▶ [EXERCISE GOAL]: The records below are to be repeated in full, exactly as they are.

▶ [RECORDS FOR PROCESSING]:
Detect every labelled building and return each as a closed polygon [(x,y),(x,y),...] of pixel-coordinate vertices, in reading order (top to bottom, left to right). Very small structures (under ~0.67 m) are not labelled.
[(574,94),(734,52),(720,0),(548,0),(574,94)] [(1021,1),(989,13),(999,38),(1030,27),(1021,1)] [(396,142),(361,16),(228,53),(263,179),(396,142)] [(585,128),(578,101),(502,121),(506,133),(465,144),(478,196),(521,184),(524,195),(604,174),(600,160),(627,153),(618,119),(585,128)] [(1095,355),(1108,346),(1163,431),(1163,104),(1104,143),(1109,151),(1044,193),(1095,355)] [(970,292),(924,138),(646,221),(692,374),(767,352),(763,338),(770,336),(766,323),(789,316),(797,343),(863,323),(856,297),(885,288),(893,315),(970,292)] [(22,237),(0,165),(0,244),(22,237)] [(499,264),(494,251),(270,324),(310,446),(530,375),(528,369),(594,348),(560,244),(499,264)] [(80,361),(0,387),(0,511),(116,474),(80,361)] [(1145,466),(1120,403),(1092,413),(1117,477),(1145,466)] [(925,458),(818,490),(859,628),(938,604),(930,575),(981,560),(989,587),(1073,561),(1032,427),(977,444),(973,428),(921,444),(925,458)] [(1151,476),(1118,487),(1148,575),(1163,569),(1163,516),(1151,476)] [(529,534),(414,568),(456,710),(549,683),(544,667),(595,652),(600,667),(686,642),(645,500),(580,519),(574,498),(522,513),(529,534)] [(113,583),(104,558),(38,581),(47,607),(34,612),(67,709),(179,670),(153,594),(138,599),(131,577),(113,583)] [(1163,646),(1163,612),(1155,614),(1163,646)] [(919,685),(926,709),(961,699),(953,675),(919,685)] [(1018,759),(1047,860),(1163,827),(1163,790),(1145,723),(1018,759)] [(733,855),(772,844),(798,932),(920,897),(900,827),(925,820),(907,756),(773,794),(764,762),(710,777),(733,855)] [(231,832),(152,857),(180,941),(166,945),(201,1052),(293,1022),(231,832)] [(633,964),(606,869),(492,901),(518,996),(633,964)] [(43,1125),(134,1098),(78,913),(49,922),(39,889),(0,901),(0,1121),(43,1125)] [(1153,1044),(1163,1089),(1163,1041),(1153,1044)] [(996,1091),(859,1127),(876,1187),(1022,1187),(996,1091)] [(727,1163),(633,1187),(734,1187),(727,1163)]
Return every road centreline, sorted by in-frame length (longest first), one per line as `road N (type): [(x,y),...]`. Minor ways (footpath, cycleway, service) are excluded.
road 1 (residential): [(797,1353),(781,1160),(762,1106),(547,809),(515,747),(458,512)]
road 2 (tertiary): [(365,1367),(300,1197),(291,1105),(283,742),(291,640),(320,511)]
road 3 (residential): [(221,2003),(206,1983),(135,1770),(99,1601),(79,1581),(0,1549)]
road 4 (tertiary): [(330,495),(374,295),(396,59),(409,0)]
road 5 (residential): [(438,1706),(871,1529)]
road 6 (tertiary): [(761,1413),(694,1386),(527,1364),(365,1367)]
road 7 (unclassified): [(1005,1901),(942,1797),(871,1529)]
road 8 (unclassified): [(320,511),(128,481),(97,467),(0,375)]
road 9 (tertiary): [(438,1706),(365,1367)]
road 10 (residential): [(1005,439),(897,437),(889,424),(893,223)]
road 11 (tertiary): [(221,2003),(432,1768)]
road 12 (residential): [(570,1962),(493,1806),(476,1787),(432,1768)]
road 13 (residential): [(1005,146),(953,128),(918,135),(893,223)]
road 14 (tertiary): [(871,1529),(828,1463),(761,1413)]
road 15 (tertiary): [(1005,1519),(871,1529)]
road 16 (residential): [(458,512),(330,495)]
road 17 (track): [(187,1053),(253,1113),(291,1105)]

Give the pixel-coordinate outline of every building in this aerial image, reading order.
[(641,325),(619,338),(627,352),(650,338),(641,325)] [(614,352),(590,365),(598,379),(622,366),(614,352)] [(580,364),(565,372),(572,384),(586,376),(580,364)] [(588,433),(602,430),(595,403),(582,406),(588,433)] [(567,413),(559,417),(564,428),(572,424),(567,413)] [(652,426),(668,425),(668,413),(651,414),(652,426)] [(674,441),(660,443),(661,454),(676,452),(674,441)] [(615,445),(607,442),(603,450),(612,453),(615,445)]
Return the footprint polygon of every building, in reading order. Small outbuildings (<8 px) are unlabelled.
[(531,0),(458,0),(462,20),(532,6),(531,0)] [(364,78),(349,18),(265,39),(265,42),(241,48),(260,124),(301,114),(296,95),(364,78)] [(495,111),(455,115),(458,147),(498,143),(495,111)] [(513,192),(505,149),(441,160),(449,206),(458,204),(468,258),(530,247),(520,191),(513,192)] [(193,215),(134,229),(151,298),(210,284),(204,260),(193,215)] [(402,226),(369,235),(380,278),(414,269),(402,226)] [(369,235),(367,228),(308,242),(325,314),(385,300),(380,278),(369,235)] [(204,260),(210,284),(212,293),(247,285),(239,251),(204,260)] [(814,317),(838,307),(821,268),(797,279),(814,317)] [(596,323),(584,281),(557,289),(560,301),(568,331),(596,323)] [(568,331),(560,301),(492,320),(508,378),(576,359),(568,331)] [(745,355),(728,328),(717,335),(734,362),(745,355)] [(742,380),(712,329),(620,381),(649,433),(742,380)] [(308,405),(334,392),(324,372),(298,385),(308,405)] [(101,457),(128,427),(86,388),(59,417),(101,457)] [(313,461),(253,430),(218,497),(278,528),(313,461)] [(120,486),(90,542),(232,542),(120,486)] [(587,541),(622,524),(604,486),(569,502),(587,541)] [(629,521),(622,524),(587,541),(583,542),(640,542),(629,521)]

▶ [RESULT BELOW]:
Detect every labelled building and return each as a closed polygon [(x,y),(x,y),...] of pixel-coordinate vertices, in reading order (top to bottom, left to right). Very small structures (under ~0.67 m) are not labelled.
[(574,94),(734,52),(720,0),(548,0),(574,94)] [(1021,1),(989,13),(999,38),(1030,27),(1021,1)] [(396,142),(361,16),(228,53),(263,179),(396,142)] [(585,128),(578,101),(502,121),(506,133),(465,144),(478,196),(521,184),(524,195),(604,174),(600,160),(627,153),(618,119),(585,128)] [(1095,355),(1108,346),(1163,431),(1163,104),(1104,143),(1109,151),(1044,193),(1095,355)] [(970,292),(924,138),(646,221),(692,374),(767,352),(763,338),(770,336),(766,323),(789,316),(797,343),(863,323),(856,297),(885,288),(893,315),(970,292)] [(22,237),(0,165),(0,244),(22,237)] [(499,264),(494,251),(270,324),(310,446),(530,375),(528,369),(594,348),(560,244),(499,264)] [(80,361),(0,387),(0,511),(116,474),(80,361)] [(1145,466),(1120,403),(1092,413),(1117,477),(1145,466)] [(925,458),(818,490),(859,628),(938,604),(930,575),(981,560),(989,587),(1073,561),(1032,427),(977,444),(973,428),(921,444),(925,458)] [(1151,476),(1118,487),(1148,575),(1163,569),(1163,516),(1151,476)] [(529,534),(414,568),(456,710),(549,683),(544,667),(595,652),(600,667),(686,642),(645,500),(580,519),(574,498),(522,513),(529,534)] [(113,583),(104,558),(38,581),(47,607),(34,612),(67,709),(179,670),(153,594),(138,599),(131,577),(113,583)] [(1163,646),(1163,612),(1155,614),(1163,646)] [(919,685),(926,709),(961,699),(953,675),(919,685)] [(1018,759),(1047,860),(1163,827),(1163,790),(1145,723),(1018,759)] [(733,855),(772,844),(798,932),(920,897),(900,827),(925,820),(907,756),(773,794),(764,762),(710,777),(733,855)] [(231,832),(152,857),(180,941),(166,945),(201,1052),(293,1022),(231,832)] [(633,964),(606,869),(492,901),(518,996),(633,964)] [(43,1125),(134,1098),(78,913),(49,922),(39,889),(0,901),(0,1121),(43,1125)] [(1153,1044),(1163,1089),(1163,1041),(1153,1044)] [(996,1091),(859,1127),(876,1187),(1022,1187),(996,1091)] [(727,1163),(633,1187),(734,1187),(727,1163)]
Return every road centreline, sorted by in-frame length (longest first), one per line as `road N (type): [(x,y),...]`. Minor ways (footpath, cycleway, service) are excluded.
road 1 (residential): [(797,1353),(781,1160),(762,1106),(547,809),(515,747),(458,512)]
road 2 (tertiary): [(365,1367),(300,1197),(291,1105),(283,742),(291,640),(320,511)]
road 3 (residential): [(221,2003),(206,1983),(135,1770),(99,1601),(79,1581),(0,1549)]
road 4 (tertiary): [(330,495),(374,295),(396,59),(409,0)]
road 5 (residential): [(438,1706),(871,1529)]
road 6 (tertiary): [(761,1413),(694,1386),(527,1364),(365,1367)]
road 7 (unclassified): [(1005,1901),(942,1797),(871,1529)]
road 8 (unclassified): [(320,511),(128,481),(97,467),(0,375)]
road 9 (tertiary): [(438,1706),(365,1367)]
road 10 (residential): [(1005,439),(897,437),(889,424),(893,223)]
road 11 (tertiary): [(221,2003),(432,1768)]
road 12 (residential): [(570,1962),(493,1806),(476,1787),(432,1768)]
road 13 (residential): [(1005,146),(953,128),(918,135),(893,223)]
road 14 (tertiary): [(871,1529),(828,1463),(761,1413)]
road 15 (tertiary): [(1005,1519),(871,1529)]
road 16 (residential): [(458,512),(330,495)]
road 17 (track): [(187,1053),(253,1113),(291,1105)]

Give the pixel-coordinate outline of every building in this aerial image, reading order.
[(641,325),(619,338),(627,352),(650,338),(641,325)] [(614,352),(590,365),(598,379),(622,366),(614,352)] [(580,364),(565,372),(572,384),(586,376),(580,364)] [(588,433),(602,430),(595,403),(582,406),(588,433)] [(567,413),(559,417),(564,428),(572,424),(567,413)] [(652,426),(668,425),(668,413),(651,414),(652,426)] [(674,441),(660,443),(661,454),(676,452),(674,441)] [(615,445),(607,442),(603,450),(612,453),(615,445)]
Return the footprint polygon of every building, in reading order. Small outbuildings (<8 px) are unlabelled.
[(531,0),(458,0),(462,20),(532,6),(531,0)] [(364,78),(349,18),(265,39),(265,42),(241,48),(260,124),(301,114),(296,95),(364,78)] [(495,111),(455,115),(458,147),(498,143),(495,111)] [(513,192),(505,149),(441,160),(449,206),(458,204),(468,258),(530,247),(520,191),(513,192)] [(193,215),(134,229),(151,298),(210,284),(204,260),(193,215)] [(402,226),(369,235),(380,278),(414,269),(402,226)] [(369,235),(367,228),(308,242),(325,314),(385,300),(380,278),(369,235)] [(204,260),(210,284),(212,293),(247,285),(239,251),(204,260)] [(814,317),(838,307),(821,268),(797,279),(814,317)] [(596,323),(584,281),(557,289),(560,301),(568,331),(596,323)] [(568,331),(560,301),(492,320),(508,378),(576,359),(568,331)] [(745,355),(728,328),(717,335),(734,362),(745,355)] [(742,380),(712,329),(620,381),(649,433),(742,380)] [(308,405),(334,392),(324,372),(298,385),(308,405)] [(101,457),(128,427),(86,388),(59,417),(101,457)] [(313,461),(253,430),(218,497),(278,528),(313,461)] [(120,486),(90,542),(232,542),(120,486)] [(587,541),(622,524),(604,486),(569,502),(587,541)] [(629,521),(622,524),(587,541),(583,542),(640,542),(629,521)]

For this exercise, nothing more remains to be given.